___ Information supplied ___

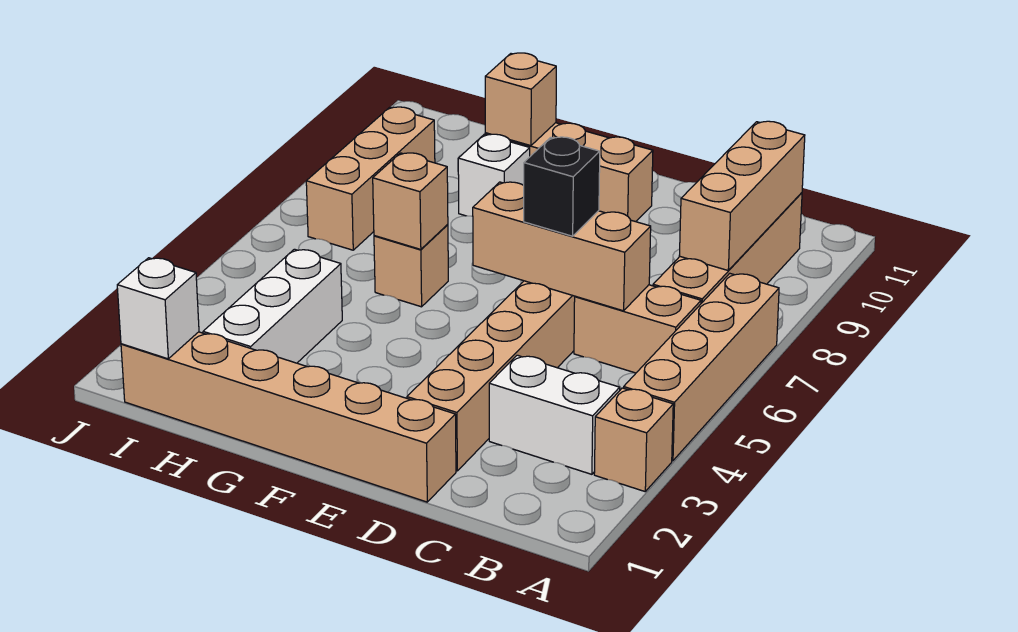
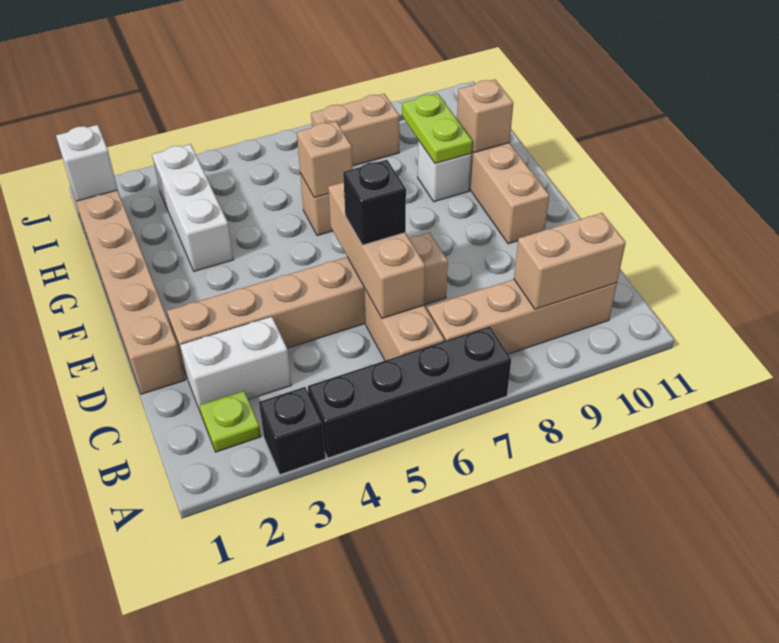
tan brick A3 level 1 -> black brick A3 level 1
tan brick A4:A7 level 1 -> black brick A4:A7 level 1
none -> lime plate B2 level 1
white brick B3:C3 level 1 -> white brick C2:C3 level 1
tan brick B8:B10 level 2 -> tan brick B9:B10 level 2
none -> lime plate G9:H9 level 2
white brick H2:H4 level 1 -> white brick G3:I3 level 1
tan brick I7:I9 level 1 -> tan brick I7:I8 level 1

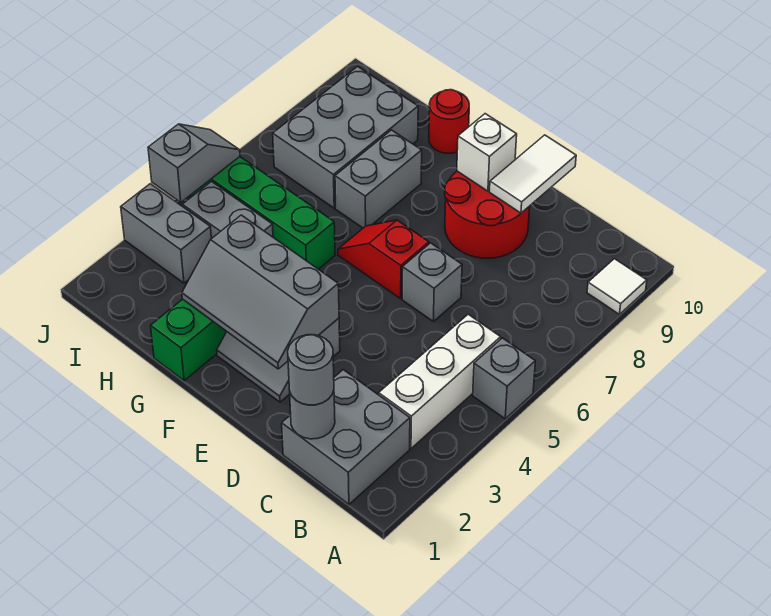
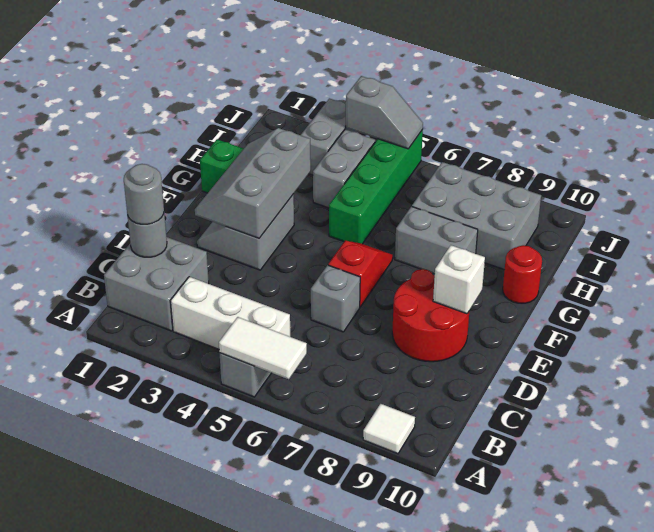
white tile D9:D10 level 2 -> white tile A5:A6 level 2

___

▶ _Exercise description_
The records above, minus their pictures, are to be returned word for word.

▶ _Answer section_
tan brick A3 level 1 -> black brick A3 level 1
tan brick A4:A7 level 1 -> black brick A4:A7 level 1
none -> lime plate B2 level 1
white brick B3:C3 level 1 -> white brick C2:C3 level 1
tan brick B8:B10 level 2 -> tan brick B9:B10 level 2
none -> lime plate G9:H9 level 2
white brick H2:H4 level 1 -> white brick G3:I3 level 1
tan brick I7:I9 level 1 -> tan brick I7:I8 level 1

white tile D9:D10 level 2 -> white tile A5:A6 level 2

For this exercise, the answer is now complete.